__WHAT THIS TASK INVOLVES__.
For the records that follow, please set down exactly the lines between the one holding "D3: diode (A" and the one holding "R4: 2.2k (NET5, VDD) -> 2.2k (NET5, NET7)", inclusive, and only those.

__Records drawn from a dataset__.
########################################

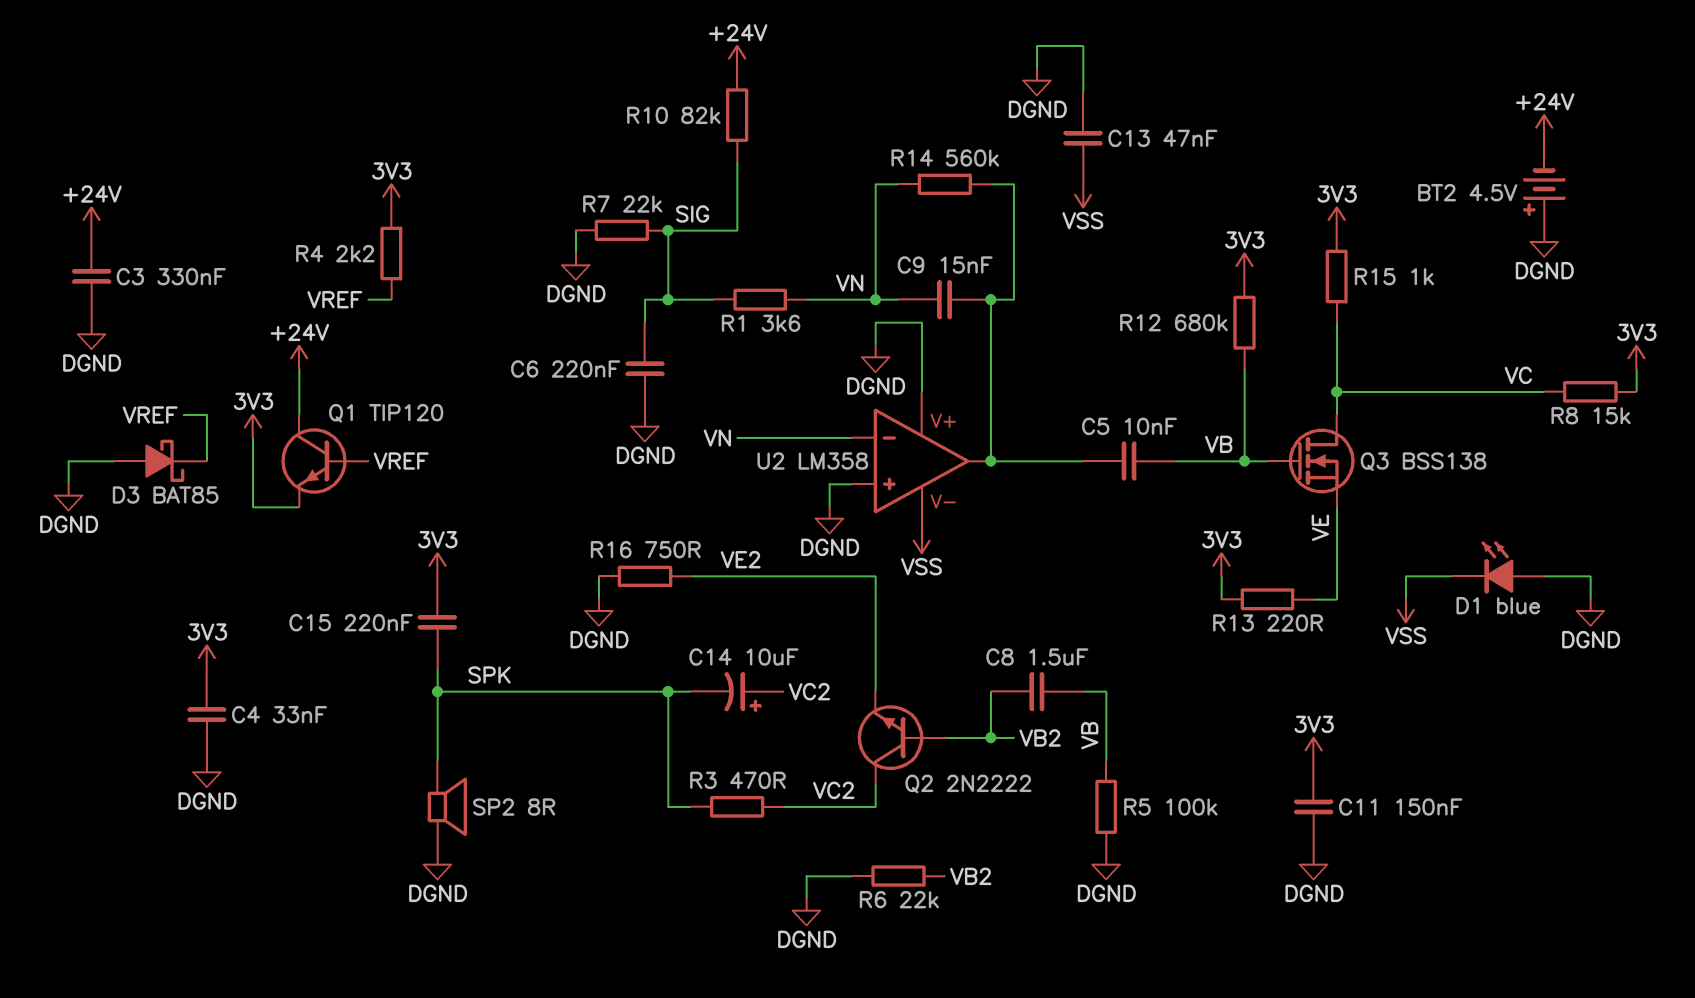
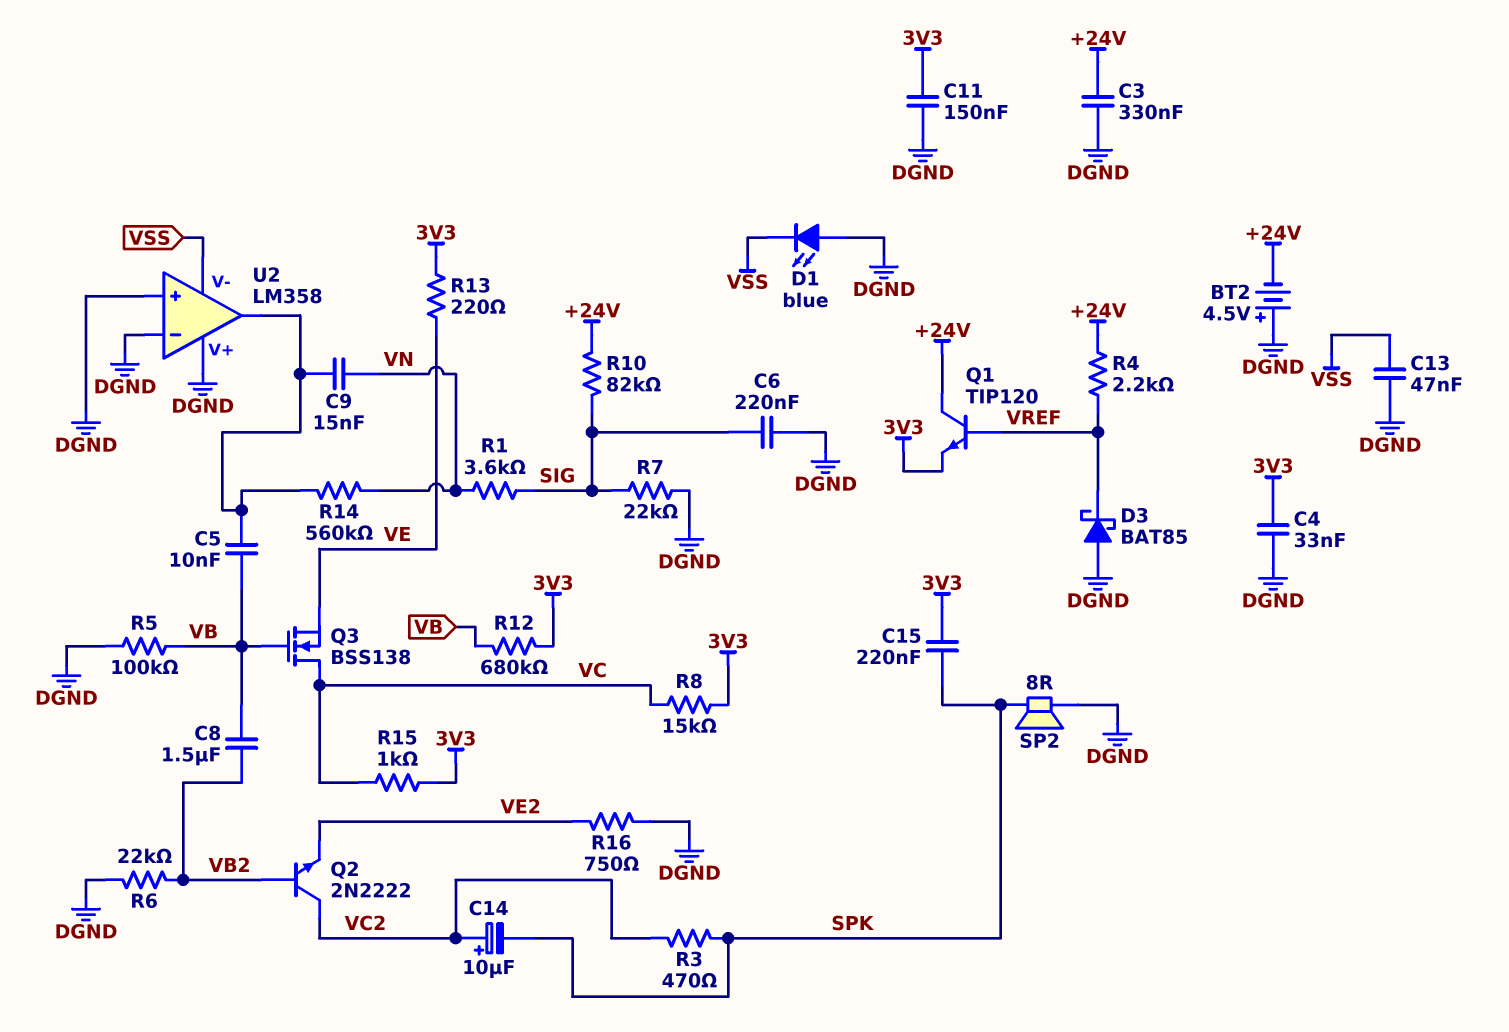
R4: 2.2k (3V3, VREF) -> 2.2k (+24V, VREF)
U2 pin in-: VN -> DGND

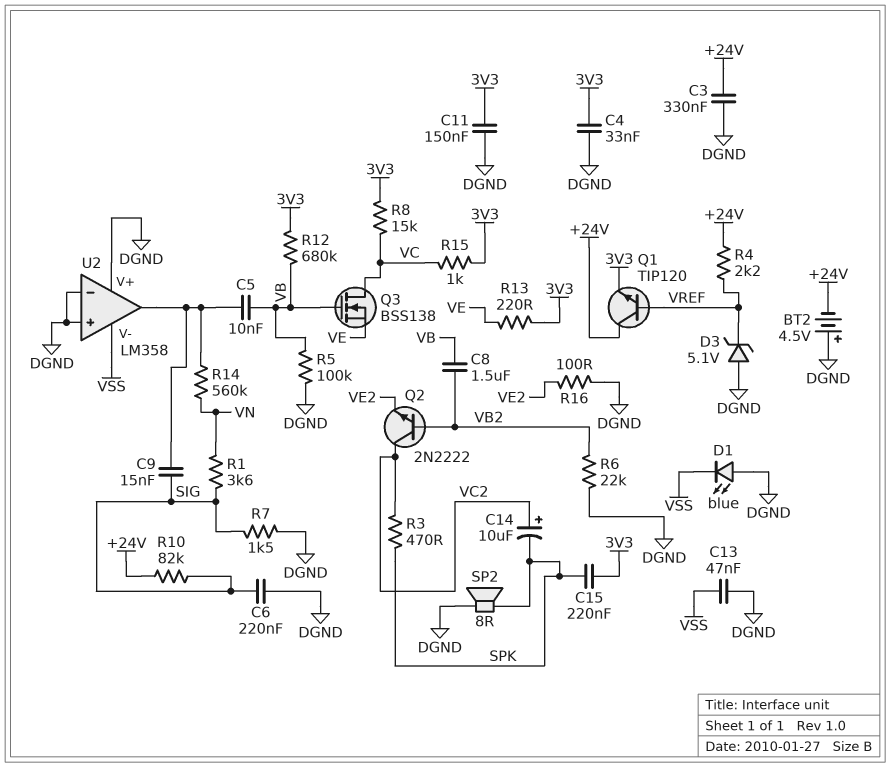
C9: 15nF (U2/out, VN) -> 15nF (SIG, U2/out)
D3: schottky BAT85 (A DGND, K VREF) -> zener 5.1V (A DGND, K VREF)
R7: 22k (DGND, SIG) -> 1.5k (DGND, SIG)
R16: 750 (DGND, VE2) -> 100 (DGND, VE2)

########################################

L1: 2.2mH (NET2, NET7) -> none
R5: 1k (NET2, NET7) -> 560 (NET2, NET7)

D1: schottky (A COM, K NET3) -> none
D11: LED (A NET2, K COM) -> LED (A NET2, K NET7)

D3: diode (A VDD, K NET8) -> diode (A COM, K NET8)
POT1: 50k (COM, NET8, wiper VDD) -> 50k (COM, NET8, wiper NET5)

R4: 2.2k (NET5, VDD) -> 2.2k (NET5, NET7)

########################################

__TASK RESULT__.
D3: diode (A VDD, K NET8) -> diode (A COM, K NET8)
POT1: 50k (COM, NET8, wiper VDD) -> 50k (COM, NET8, wiper NET5)

R4: 2.2k (NET5, VDD) -> 2.2k (NET5, NET7)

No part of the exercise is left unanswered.